WHAT IS EXPECTED
From the line with "brown brush: 5 -> 4" to the last line of the data below, repeat every line exactly and add nothing.

STUDY MATERIAL
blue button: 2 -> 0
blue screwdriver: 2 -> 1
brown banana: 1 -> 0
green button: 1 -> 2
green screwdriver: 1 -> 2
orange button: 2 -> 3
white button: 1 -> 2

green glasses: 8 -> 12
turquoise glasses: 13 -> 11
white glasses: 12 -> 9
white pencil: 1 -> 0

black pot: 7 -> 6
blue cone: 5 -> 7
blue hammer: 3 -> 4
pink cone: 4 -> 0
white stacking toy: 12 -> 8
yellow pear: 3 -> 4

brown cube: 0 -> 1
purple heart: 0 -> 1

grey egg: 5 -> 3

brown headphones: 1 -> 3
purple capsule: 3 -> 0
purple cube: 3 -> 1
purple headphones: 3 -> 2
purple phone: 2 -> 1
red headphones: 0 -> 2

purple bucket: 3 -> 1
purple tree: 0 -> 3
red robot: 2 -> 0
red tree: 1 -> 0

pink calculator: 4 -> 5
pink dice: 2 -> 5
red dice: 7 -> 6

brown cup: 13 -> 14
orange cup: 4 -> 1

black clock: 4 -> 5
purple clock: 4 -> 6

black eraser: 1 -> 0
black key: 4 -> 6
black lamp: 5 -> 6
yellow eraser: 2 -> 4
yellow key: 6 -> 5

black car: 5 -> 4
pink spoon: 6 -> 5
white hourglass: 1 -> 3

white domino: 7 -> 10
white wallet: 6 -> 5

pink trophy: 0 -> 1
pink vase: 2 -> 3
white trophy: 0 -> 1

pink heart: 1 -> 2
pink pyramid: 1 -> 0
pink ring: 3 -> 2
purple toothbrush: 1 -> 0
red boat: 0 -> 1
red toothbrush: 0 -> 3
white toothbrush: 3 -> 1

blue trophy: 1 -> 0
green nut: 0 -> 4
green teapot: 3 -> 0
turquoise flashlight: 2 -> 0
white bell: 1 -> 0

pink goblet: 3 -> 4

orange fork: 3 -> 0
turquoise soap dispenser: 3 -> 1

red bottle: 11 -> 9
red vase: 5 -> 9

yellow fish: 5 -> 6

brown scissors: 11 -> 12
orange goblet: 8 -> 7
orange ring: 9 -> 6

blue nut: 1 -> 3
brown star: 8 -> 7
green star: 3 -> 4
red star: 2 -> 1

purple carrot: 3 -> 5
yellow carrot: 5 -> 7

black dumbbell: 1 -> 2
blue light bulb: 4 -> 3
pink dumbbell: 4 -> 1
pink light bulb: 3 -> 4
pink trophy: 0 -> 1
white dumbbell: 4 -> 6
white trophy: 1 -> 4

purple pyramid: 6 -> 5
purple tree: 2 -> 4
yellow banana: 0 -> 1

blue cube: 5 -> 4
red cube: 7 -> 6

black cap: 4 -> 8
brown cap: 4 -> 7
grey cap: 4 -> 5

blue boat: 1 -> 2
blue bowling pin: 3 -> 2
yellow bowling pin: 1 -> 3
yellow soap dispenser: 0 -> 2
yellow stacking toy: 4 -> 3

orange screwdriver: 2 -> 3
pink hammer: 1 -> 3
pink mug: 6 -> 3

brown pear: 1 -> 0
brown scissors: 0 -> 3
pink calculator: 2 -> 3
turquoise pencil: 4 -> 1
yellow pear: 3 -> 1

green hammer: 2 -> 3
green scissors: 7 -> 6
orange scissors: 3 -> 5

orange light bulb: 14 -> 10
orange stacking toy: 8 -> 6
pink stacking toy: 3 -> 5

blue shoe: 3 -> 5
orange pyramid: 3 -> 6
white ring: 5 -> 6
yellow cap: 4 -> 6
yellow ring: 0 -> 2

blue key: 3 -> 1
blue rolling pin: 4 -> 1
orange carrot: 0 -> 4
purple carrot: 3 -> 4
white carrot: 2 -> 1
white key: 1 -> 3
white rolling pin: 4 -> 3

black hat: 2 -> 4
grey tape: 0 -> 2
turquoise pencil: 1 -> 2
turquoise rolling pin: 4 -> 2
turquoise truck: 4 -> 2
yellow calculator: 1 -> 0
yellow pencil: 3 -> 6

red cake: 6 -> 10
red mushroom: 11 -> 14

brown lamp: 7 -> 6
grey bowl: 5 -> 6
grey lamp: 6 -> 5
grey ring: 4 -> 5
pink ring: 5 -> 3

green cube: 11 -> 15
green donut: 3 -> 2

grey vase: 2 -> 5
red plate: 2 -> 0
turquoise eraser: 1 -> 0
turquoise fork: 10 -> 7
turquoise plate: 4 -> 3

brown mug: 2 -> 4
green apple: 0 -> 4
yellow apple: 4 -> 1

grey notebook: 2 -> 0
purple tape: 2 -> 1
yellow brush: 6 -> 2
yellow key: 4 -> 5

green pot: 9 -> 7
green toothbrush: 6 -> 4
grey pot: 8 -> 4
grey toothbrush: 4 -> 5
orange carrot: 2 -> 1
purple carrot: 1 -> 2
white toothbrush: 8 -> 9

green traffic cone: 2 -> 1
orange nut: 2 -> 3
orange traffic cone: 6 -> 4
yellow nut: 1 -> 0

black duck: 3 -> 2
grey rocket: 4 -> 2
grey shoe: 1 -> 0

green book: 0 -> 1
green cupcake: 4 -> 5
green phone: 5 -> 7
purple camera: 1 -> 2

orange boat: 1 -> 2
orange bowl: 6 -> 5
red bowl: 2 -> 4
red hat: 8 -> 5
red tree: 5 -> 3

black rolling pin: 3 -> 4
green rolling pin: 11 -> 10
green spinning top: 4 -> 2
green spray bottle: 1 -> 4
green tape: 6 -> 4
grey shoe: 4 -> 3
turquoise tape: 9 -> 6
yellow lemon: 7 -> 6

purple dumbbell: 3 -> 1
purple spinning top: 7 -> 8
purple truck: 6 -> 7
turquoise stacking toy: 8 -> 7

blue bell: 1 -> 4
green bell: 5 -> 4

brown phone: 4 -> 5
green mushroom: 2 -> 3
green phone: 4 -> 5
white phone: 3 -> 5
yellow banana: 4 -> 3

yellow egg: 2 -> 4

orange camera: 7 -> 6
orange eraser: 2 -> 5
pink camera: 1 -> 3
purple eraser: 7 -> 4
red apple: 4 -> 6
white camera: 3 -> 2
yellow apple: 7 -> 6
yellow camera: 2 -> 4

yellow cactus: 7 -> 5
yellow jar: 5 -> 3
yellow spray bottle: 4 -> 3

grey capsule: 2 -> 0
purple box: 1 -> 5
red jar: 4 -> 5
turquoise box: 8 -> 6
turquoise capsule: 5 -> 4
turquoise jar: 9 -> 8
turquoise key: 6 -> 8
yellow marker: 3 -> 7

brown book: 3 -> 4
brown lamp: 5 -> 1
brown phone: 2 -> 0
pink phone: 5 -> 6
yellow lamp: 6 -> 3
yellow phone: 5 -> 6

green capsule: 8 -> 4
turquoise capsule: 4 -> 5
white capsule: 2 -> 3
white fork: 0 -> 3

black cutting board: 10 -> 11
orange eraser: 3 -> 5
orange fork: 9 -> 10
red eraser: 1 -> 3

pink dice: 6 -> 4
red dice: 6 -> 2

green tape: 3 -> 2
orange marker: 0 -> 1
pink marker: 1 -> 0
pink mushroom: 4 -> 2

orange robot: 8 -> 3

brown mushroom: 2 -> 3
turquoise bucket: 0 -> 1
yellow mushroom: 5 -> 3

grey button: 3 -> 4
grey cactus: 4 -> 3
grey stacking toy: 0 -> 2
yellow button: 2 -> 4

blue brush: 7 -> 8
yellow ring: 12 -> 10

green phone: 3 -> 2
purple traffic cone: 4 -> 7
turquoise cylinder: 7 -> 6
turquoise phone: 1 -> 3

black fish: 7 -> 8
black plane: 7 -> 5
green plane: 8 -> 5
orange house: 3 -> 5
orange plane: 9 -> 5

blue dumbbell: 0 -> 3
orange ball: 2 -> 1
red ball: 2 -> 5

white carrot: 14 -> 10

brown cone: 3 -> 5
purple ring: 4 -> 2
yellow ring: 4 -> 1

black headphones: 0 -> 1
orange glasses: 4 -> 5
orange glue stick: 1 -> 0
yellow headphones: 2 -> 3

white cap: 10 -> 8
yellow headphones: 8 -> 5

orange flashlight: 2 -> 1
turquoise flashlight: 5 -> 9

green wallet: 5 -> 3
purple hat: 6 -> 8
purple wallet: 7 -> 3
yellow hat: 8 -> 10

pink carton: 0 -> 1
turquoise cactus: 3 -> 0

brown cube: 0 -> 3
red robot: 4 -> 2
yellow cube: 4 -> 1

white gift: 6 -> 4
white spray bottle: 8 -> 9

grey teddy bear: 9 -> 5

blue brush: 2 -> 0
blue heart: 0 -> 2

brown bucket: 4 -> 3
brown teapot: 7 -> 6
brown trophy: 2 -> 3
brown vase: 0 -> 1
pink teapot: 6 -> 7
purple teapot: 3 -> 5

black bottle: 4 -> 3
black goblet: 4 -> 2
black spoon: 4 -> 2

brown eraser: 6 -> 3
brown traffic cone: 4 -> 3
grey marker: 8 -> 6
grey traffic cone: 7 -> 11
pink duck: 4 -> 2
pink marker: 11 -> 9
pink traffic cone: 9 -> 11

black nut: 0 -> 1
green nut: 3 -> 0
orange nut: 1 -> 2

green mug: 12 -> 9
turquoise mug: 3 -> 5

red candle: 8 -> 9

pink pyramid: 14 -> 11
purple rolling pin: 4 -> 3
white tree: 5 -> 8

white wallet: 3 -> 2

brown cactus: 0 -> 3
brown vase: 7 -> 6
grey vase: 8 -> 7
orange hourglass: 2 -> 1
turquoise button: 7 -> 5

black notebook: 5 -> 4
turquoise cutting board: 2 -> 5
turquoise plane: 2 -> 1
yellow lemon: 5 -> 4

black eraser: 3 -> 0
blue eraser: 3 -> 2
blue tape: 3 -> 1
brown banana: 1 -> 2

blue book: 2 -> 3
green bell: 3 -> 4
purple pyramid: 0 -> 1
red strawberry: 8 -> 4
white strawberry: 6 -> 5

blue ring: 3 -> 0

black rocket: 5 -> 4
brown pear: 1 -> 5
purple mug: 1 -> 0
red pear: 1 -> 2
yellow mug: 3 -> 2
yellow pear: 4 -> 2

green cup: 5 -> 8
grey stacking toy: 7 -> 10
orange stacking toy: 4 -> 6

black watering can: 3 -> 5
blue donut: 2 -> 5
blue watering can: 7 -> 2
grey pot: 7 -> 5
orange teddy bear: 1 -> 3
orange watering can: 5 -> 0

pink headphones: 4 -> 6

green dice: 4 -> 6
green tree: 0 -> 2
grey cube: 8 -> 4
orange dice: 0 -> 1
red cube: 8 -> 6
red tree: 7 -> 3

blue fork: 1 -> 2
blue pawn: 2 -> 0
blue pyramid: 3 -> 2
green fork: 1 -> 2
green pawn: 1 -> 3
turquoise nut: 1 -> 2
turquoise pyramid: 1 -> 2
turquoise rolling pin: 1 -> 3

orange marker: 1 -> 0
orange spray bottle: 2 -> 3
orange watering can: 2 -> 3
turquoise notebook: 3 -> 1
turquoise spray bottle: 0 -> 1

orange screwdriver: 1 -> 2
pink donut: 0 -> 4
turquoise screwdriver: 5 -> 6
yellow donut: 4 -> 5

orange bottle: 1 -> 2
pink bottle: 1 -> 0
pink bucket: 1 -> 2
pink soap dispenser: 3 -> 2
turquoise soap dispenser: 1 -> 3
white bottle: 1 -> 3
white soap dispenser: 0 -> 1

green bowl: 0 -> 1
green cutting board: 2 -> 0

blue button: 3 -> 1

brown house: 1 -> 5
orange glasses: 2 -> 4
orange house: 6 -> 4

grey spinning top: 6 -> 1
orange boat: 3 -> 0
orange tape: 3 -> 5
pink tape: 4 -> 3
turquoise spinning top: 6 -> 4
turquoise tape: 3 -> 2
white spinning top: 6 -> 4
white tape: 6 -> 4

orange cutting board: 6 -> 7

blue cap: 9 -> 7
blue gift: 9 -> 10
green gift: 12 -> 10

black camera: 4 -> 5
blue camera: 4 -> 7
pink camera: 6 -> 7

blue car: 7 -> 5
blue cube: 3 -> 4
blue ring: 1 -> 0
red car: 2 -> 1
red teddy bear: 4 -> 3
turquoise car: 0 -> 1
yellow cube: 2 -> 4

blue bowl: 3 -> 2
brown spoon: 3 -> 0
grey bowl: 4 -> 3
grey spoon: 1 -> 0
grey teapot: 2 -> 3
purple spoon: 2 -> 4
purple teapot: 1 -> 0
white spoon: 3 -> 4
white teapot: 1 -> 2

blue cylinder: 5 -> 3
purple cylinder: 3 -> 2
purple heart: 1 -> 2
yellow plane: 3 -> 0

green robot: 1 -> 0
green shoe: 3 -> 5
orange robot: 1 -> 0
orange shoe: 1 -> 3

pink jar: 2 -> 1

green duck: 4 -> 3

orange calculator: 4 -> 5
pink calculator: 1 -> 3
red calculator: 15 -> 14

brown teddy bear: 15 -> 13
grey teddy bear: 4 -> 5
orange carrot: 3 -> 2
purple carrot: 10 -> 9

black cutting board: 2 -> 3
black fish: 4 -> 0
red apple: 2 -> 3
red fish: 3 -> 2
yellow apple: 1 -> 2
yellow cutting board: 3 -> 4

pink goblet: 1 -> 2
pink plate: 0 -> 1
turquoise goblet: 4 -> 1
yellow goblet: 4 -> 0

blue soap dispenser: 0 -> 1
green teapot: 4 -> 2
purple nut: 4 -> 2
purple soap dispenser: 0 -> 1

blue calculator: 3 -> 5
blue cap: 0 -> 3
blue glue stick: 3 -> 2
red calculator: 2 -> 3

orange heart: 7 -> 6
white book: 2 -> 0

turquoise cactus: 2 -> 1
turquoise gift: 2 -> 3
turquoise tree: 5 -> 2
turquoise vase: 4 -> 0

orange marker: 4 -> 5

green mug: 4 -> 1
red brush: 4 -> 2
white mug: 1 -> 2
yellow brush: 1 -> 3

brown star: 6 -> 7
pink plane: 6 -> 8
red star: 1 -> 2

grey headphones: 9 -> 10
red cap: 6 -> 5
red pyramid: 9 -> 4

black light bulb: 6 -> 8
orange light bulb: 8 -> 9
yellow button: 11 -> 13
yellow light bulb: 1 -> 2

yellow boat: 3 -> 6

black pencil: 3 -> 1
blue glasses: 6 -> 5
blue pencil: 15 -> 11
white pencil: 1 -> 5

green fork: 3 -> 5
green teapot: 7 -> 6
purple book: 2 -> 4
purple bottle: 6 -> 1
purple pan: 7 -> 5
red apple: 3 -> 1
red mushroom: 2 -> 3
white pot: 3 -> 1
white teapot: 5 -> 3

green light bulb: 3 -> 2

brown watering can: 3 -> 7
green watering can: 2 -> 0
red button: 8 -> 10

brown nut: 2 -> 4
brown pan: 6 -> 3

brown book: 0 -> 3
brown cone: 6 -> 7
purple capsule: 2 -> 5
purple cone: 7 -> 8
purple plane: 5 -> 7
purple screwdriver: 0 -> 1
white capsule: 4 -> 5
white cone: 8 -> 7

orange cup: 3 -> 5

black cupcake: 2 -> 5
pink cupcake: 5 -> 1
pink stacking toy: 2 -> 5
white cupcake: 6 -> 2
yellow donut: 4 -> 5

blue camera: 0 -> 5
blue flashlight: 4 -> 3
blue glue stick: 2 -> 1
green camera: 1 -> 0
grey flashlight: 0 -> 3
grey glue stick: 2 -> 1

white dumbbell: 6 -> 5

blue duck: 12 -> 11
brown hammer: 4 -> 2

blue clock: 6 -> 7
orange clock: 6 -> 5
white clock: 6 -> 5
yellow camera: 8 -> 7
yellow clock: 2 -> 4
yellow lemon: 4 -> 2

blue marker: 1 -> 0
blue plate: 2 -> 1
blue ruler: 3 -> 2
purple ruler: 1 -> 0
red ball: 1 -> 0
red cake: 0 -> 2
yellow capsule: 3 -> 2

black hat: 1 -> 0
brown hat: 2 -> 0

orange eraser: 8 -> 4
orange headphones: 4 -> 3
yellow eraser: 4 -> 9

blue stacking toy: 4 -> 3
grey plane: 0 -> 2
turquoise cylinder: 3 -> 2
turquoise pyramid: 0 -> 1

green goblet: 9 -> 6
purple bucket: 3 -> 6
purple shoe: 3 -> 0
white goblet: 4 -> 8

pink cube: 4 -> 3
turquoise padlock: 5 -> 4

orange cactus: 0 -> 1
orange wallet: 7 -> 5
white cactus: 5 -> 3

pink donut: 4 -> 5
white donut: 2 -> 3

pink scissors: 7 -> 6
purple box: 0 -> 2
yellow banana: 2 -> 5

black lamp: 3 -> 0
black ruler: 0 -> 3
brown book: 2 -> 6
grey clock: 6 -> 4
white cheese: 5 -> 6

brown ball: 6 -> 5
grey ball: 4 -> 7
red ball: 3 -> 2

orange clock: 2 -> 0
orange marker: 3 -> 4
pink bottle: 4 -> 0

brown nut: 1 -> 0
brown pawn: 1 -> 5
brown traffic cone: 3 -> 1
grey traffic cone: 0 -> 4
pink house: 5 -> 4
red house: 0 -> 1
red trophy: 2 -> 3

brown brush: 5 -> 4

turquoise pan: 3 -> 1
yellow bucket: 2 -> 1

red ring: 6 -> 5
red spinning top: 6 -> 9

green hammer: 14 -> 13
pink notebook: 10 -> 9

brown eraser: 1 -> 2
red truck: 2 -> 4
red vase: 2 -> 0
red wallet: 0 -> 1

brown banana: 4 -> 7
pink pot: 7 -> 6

SOLUTION FOR THIS EXERCISE
brown brush: 5 -> 4

turquoise pan: 3 -> 1
yellow bucket: 2 -> 1

red ring: 6 -> 5
red spinning top: 6 -> 9

green hammer: 14 -> 13
pink notebook: 10 -> 9

brown eraser: 1 -> 2
red truck: 2 -> 4
red vase: 2 -> 0
red wallet: 0 -> 1

brown banana: 4 -> 7
pink pot: 7 -> 6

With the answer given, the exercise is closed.